Change detection outputs:
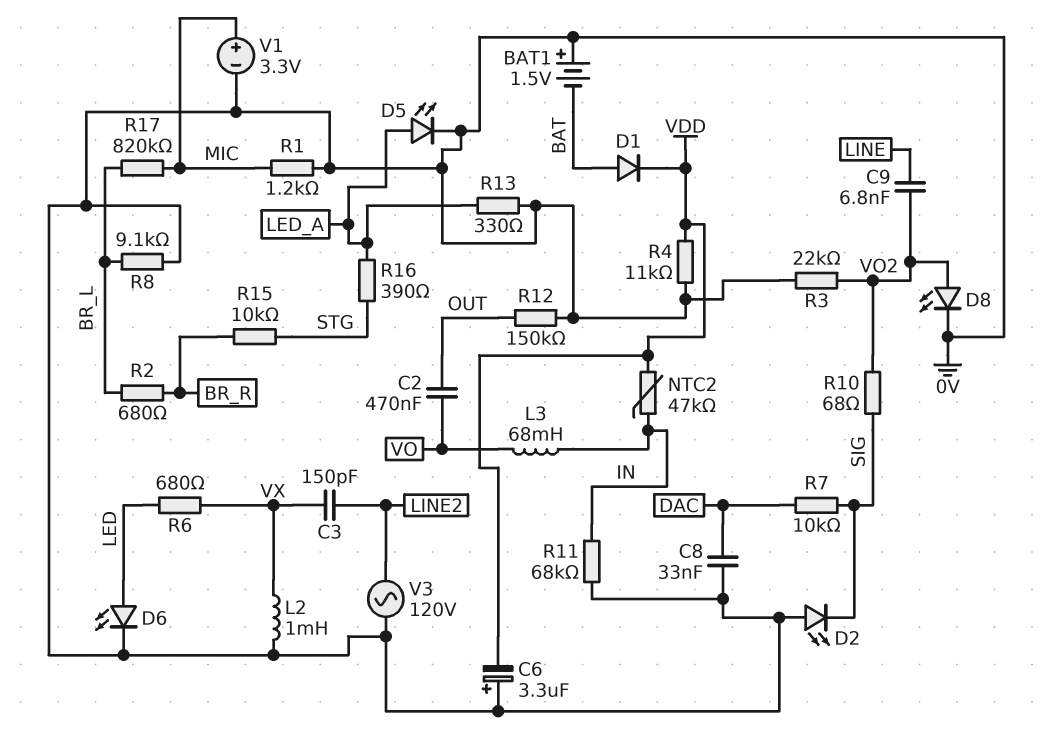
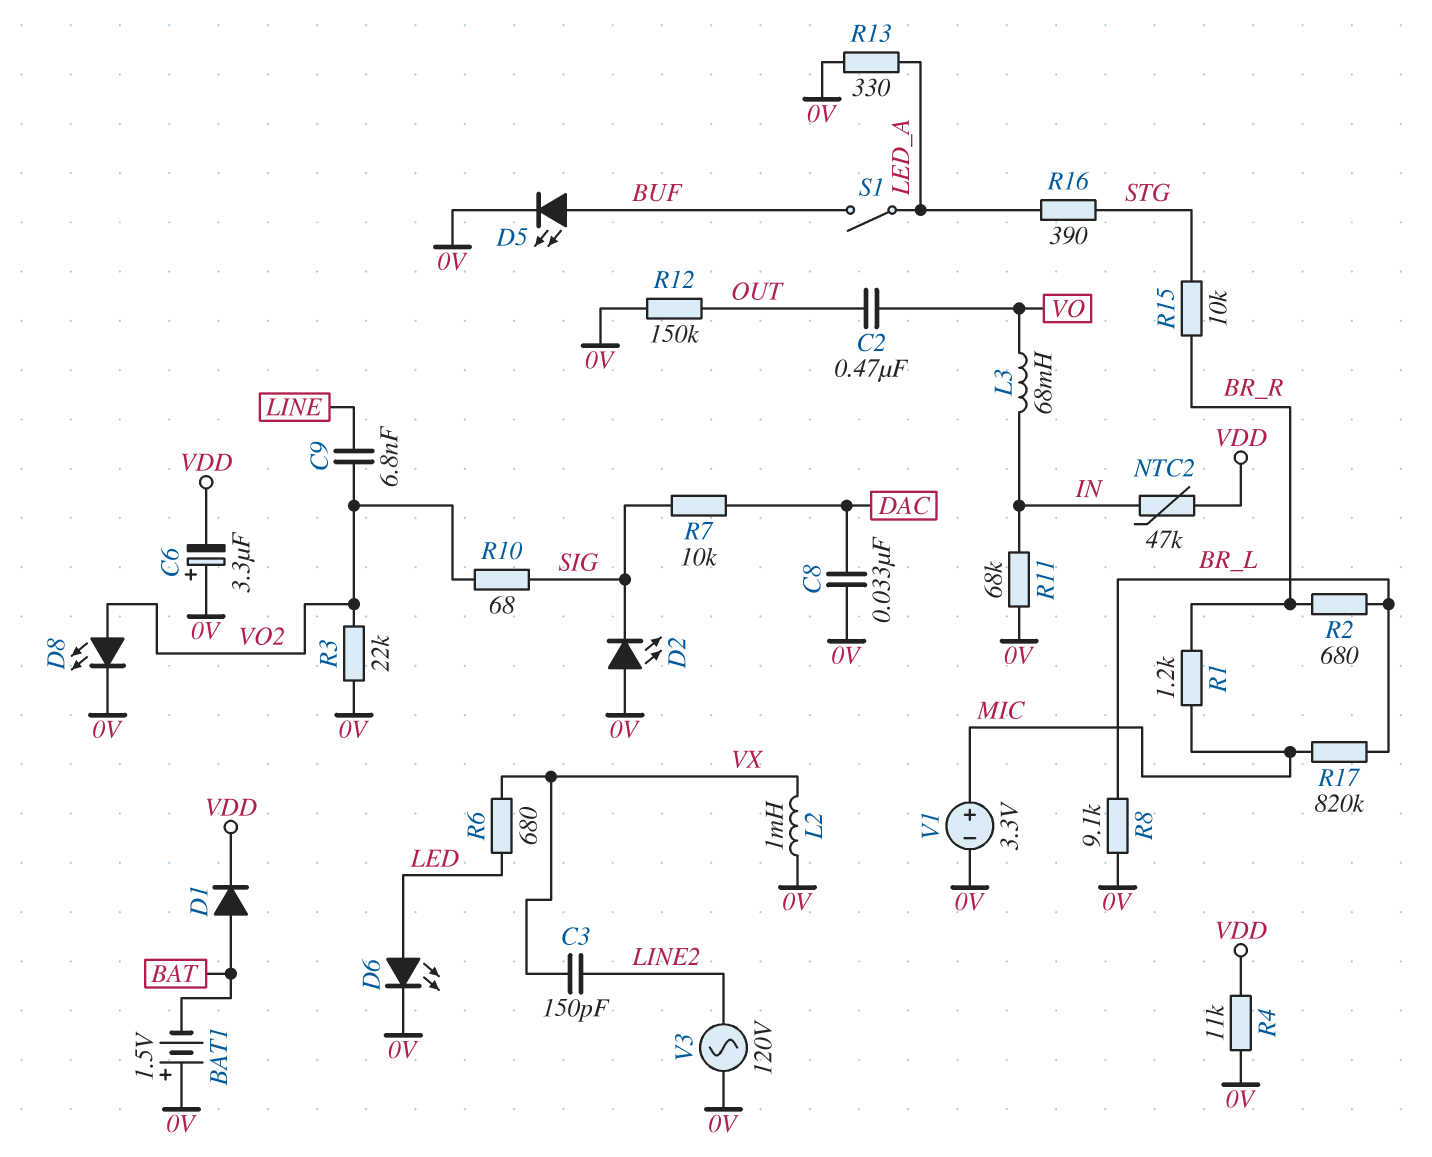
D5: LED (A LED_A, K 0V) -> LED (A BUF, K 0V)
R1: 1.2k (0V, MIC) -> 1.2k (BR_R, MIC)
S1: none -> switch (BUF, LED_A)

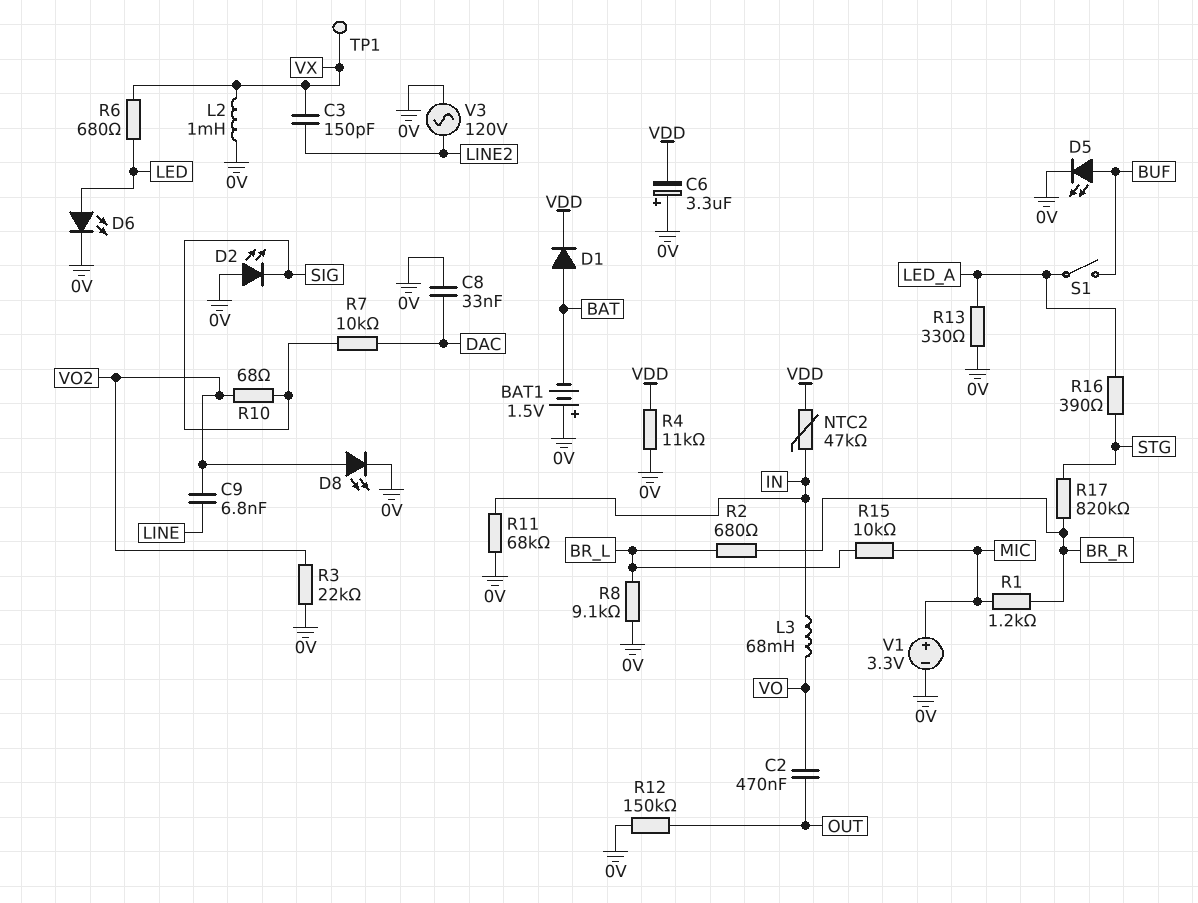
R15: 10k (BR_R, STG) -> 10k (BR_L, MIC)
R17: 820k (BR_L, MIC) -> 820k (BR_R, STG)
TP1: none -> test point (VX)

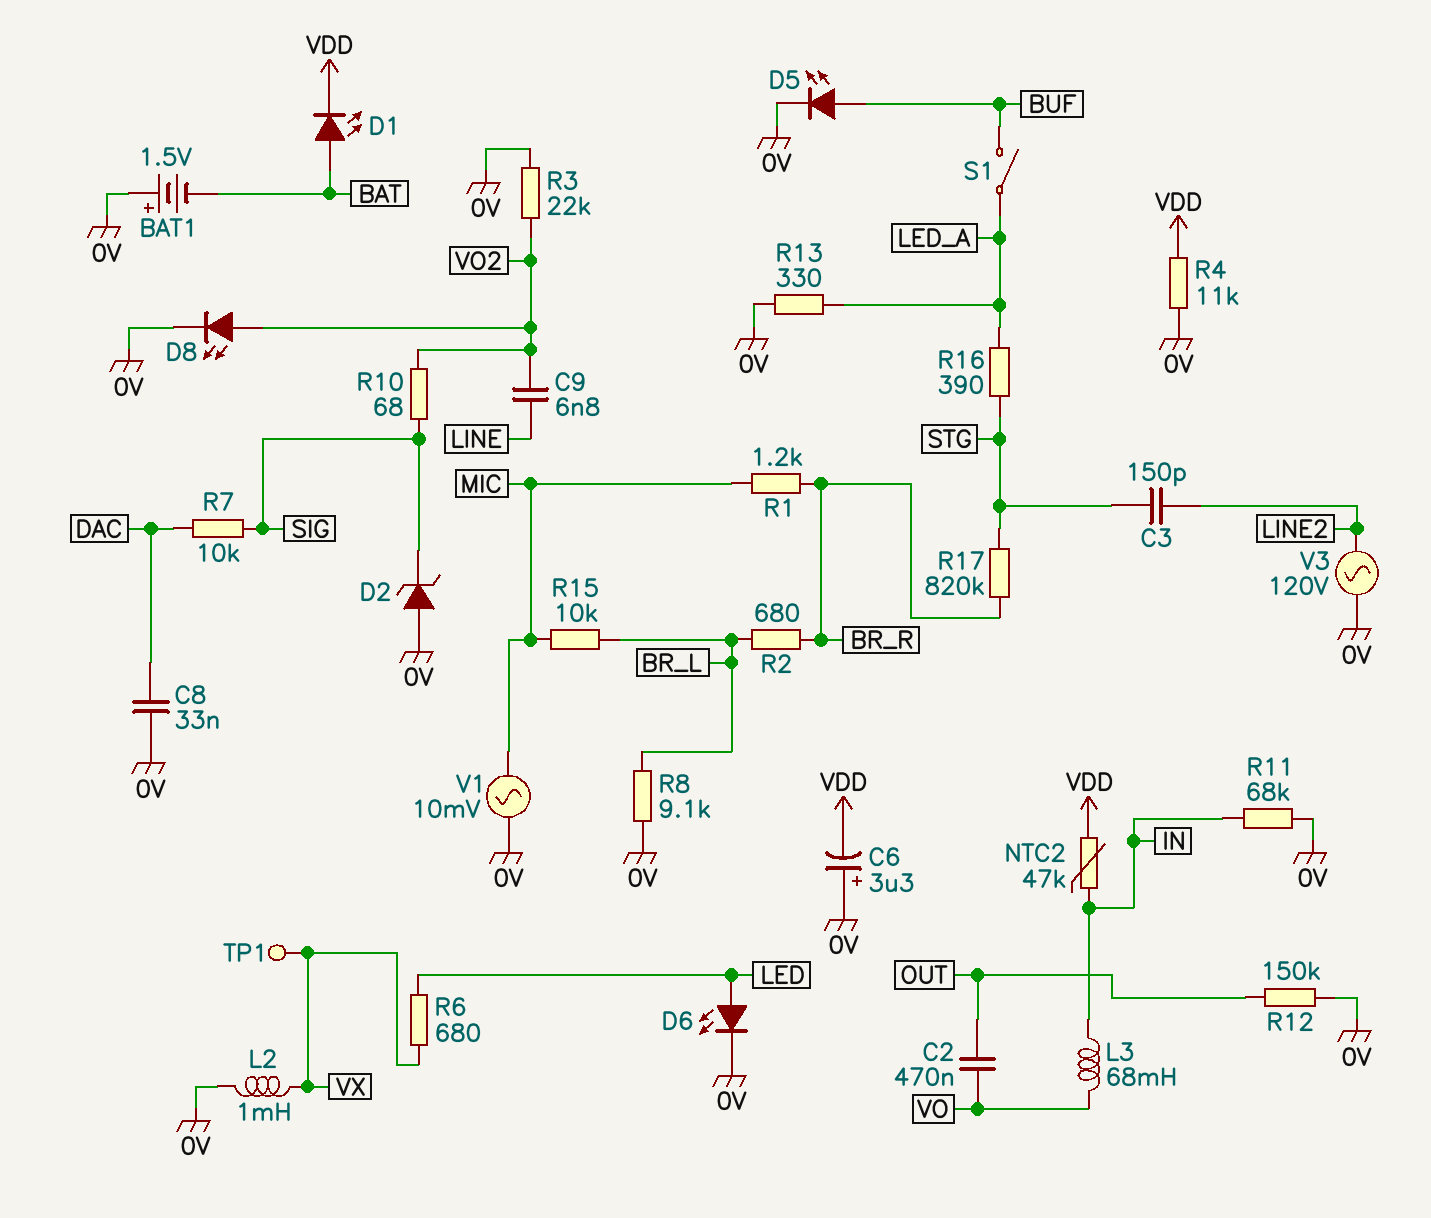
C3: 150pF (LINE2, VX) -> 150pF (LINE2, STG)
D1: diode (A BAT, K VDD) -> LED (A BAT, K VDD)
D2: LED (A 0V, K SIG) -> zener (A 0V, K SIG)
V1: 3.3V (plus MIC, minus 0V) -> AC 10mV (0V, MIC)

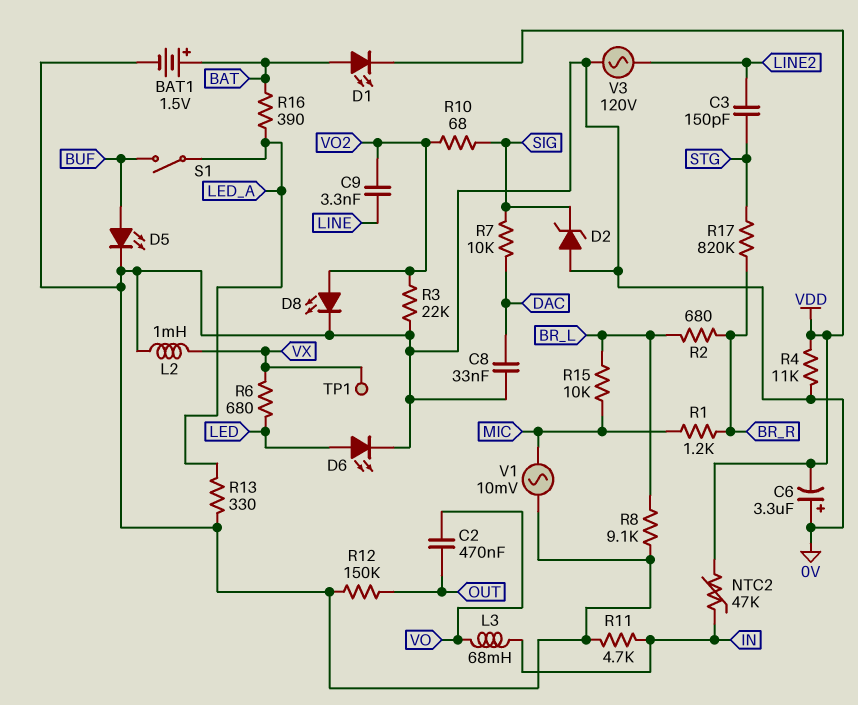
BAT1: 1.5V (plus 0V, minus BAT) -> 1.5V (plus BAT, minus 0V)
C9: 6.8nF (LINE, VO2) -> 3.3nF (LINE, VO2)
R11: 68k (0V, IN) -> 4.7k (0V, IN)
R16: 390 (LED_A, STG) -> 390 (BAT, LED_A)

TASK DESCRIPTION:
Every line from the one containing "S1: none -> switch (BUF, LED_A)" to the final line of the records should be duplicated exactly; no picture is to be copied.

ANSWER BELOW:
S1: none -> switch (BUF, LED_A)

R15: 10k (BR_R, STG) -> 10k (BR_L, MIC)
R17: 820k (BR_L, MIC) -> 820k (BR_R, STG)
TP1: none -> test point (VX)

C3: 150pF (LINE2, VX) -> 150pF (LINE2, STG)
D1: diode (A BAT, K VDD) -> LED (A BAT, K VDD)
D2: LED (A 0V, K SIG) -> zener (A 0V, K SIG)
V1: 3.3V (plus MIC, minus 0V) -> AC 10mV (0V, MIC)

BAT1: 1.5V (plus 0V, minus BAT) -> 1.5V (plus BAT, minus 0V)
C9: 6.8nF (LINE, VO2) -> 3.3nF (LINE, VO2)
R11: 68k (0V, IN) -> 4.7k (0V, IN)
R16: 390 (LED_A, STG) -> 390 (BAT, LED_A)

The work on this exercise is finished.